* Description of the task *
Repeat every line of the data exactly; no picture belongs in the copy.

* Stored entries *
*** Begin section ***

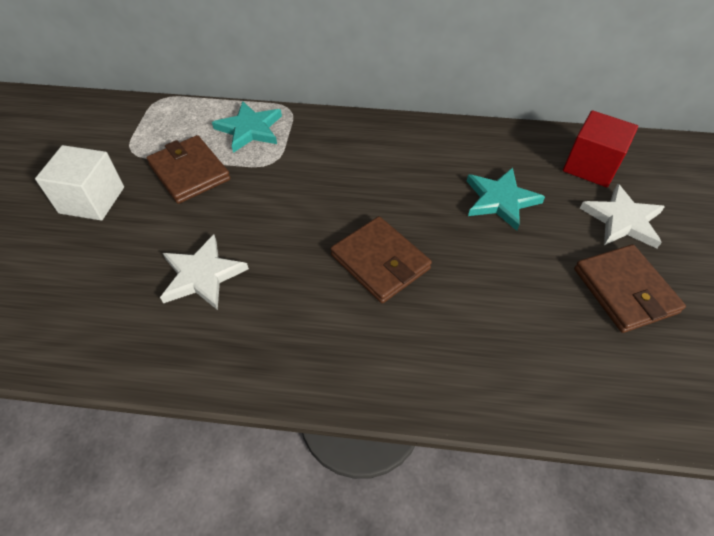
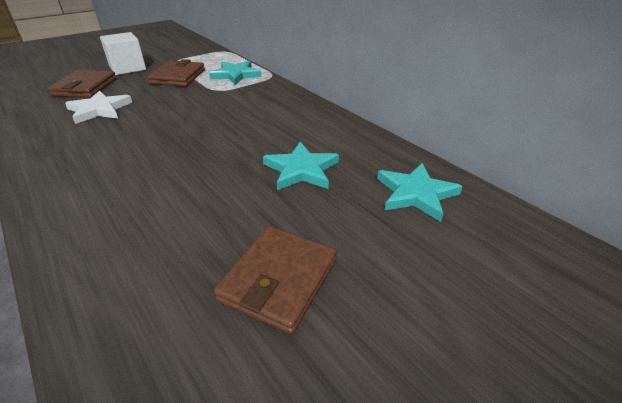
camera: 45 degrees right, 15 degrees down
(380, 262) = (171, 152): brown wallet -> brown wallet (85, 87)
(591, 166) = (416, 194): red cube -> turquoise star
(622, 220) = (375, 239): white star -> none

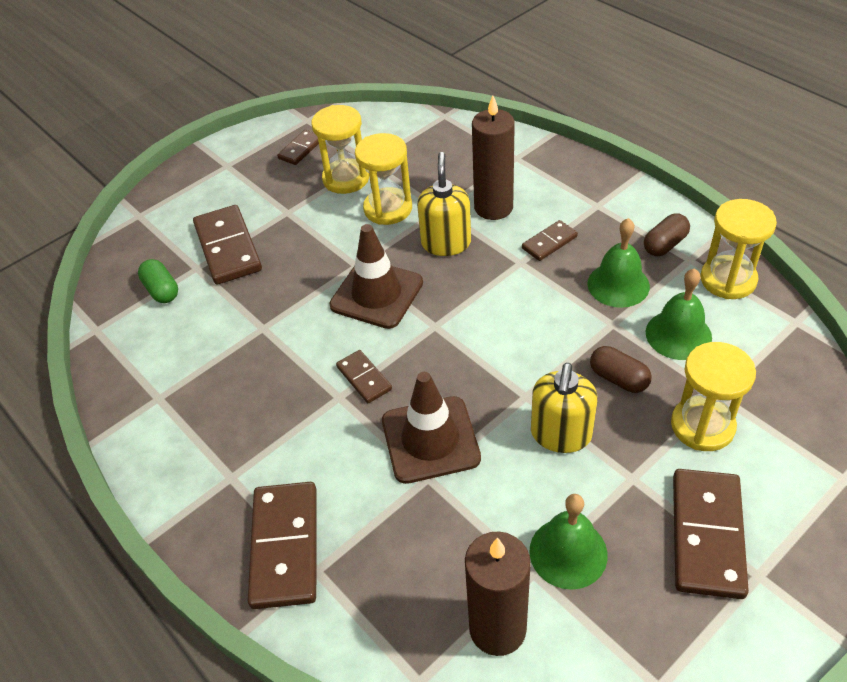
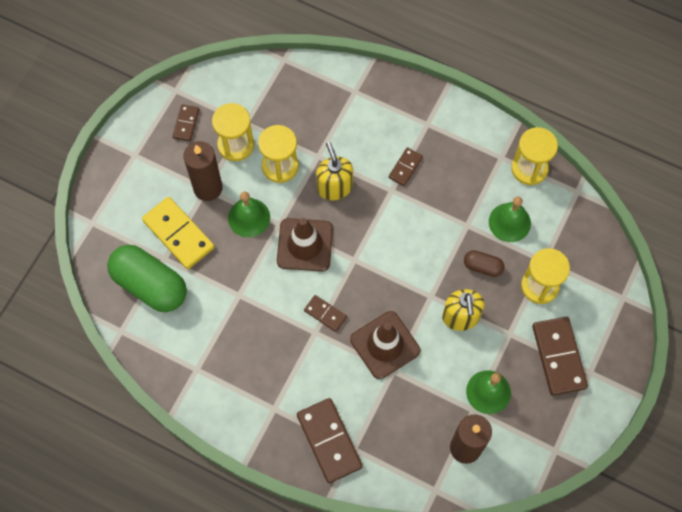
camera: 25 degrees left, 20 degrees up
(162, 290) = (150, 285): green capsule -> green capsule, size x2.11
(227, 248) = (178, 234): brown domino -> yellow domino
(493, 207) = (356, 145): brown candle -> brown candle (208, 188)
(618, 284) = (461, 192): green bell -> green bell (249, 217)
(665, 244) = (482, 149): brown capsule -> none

*** End section ***

* Written reply *
camera: 45 degrees right, 15 degrees down
(380, 262) = (171, 152): brown wallet -> brown wallet (85, 87)
(591, 166) = (416, 194): red cube -> turquoise star
(622, 220) = (375, 239): white star -> none

camera: 25 degrees left, 20 degrees up
(162, 290) = (150, 285): green capsule -> green capsule, size x2.11
(227, 248) = (178, 234): brown domino -> yellow domino
(493, 207) = (356, 145): brown candle -> brown candle (208, 188)
(618, 284) = (461, 192): green bell -> green bell (249, 217)
(665, 244) = (482, 149): brown capsule -> none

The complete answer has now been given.